Entries taken from a collection
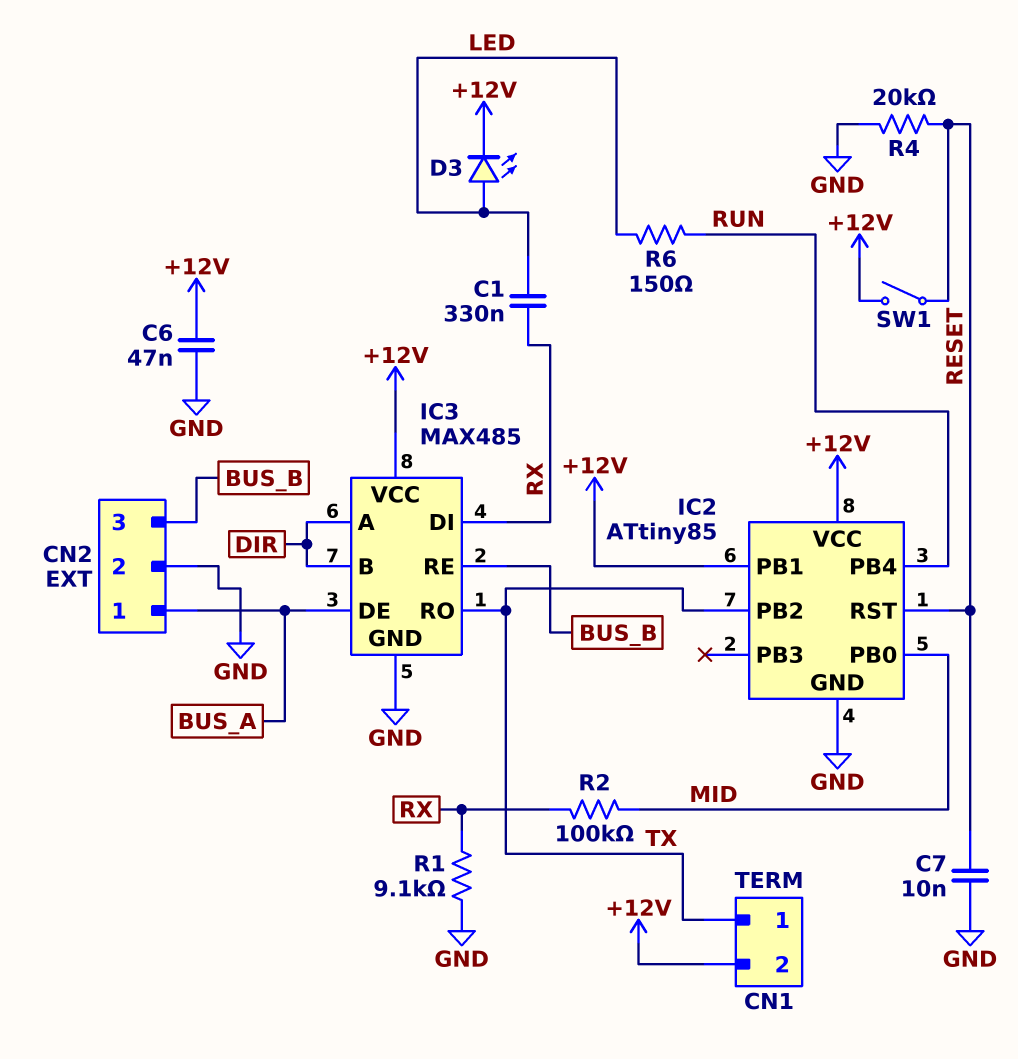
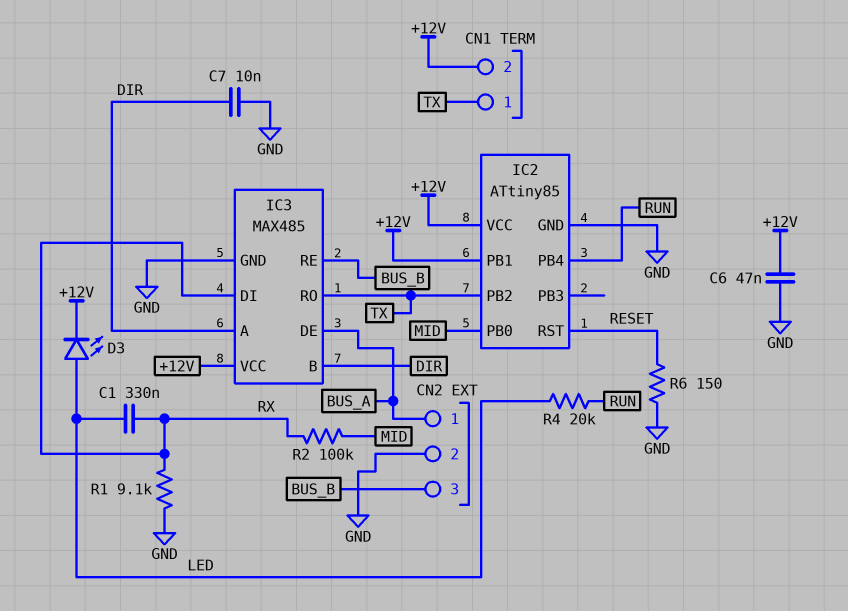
C7: 10nF (GND, RESET) -> 10nF (DIR, GND)
R4: 20k (GND, RESET) -> 20k (LED, RUN)
R6: 150 (LED, RUN) -> 150 (GND, RESET)
SW1: switch (+12V, RESET) -> none

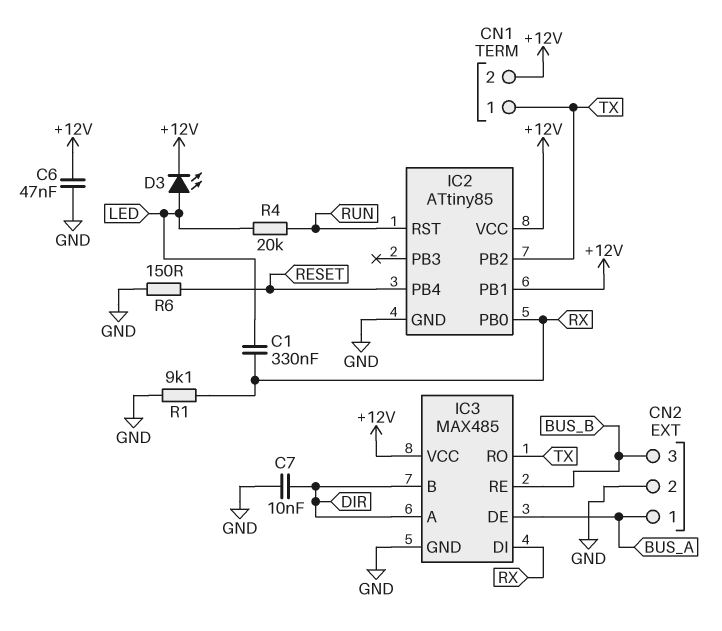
IC2 pin PB0: MID -> RX
IC2 pin PB4: RUN -> RESET
IC2 pin RST: RESET -> RUN
R2: 100k (MID, RX) -> none

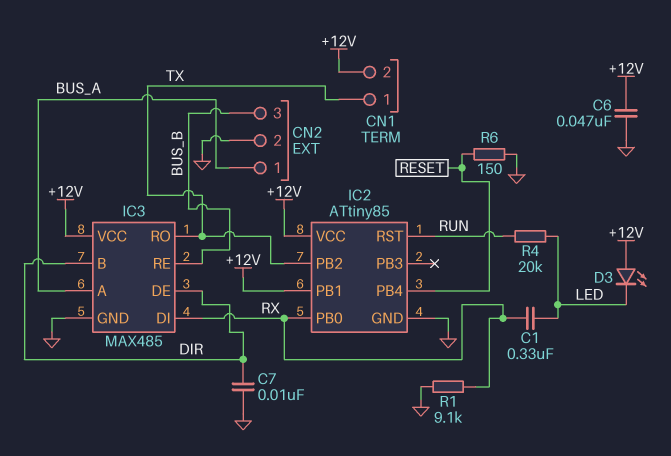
D3: LED (A LED, K +12V) -> LED (A +12V, K LED)
IC3 pin A: DIR -> BUS_A
IC3 pin DE: BUS_A -> DIR

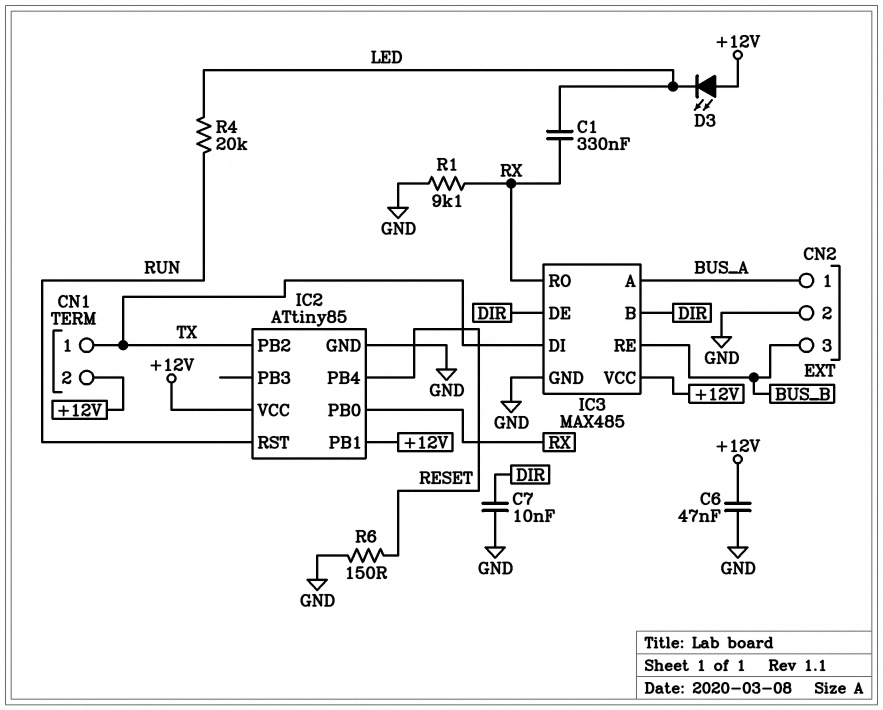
IC3 pin DI: RX -> TX
IC3 pin RO: TX -> RX

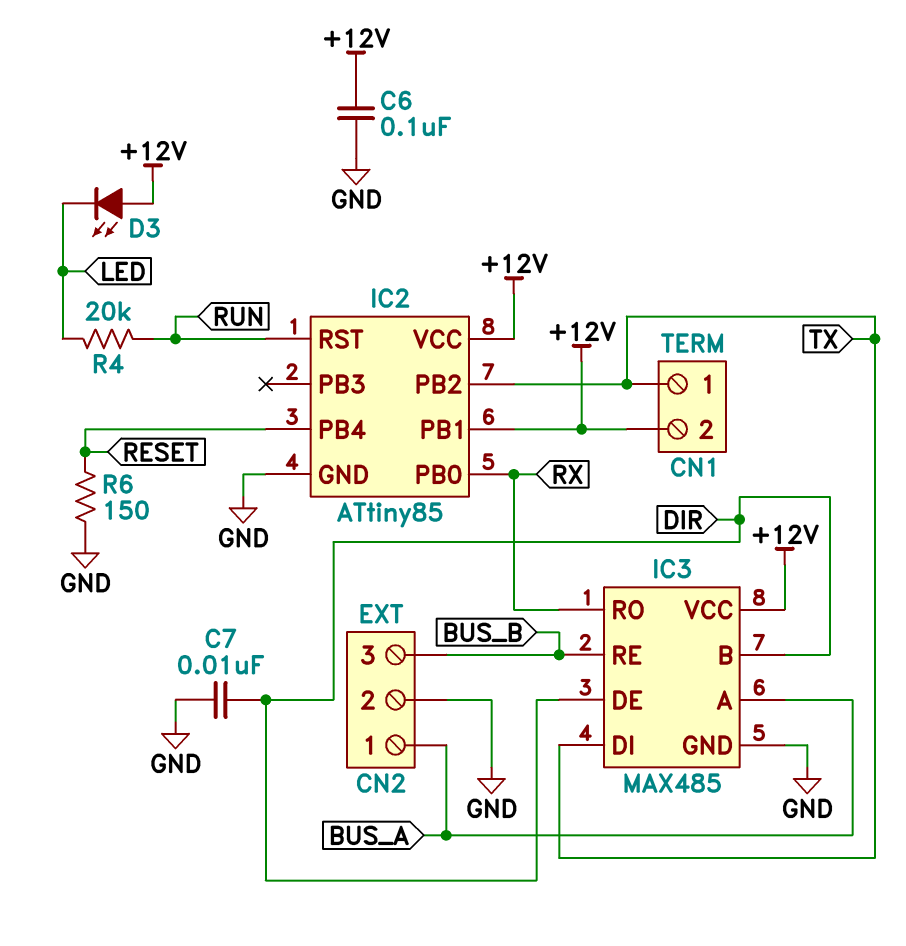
C1: 330nF (LED, RX) -> none
C6: 47nF (+12V, GND) -> 100nF (+12V, GND)
R1: 9.1k (GND, RX) -> none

WHAT IS REQUIRED
The lines holding the word "RESET" are the answer. Pull them out of the records and copy them.

RESULT FOR THIS EXERCISE
C7: 10nF (GND, RESET) -> 10nF (DIR, GND)
R4: 20k (GND, RESET) -> 20k (LED, RUN)
R6: 150 (LED, RUN) -> 150 (GND, RESET)
SW1: switch (+12V, RESET) -> none
IC2 pin PB4: RUN -> RESET
IC2 pin RST: RESET -> RUN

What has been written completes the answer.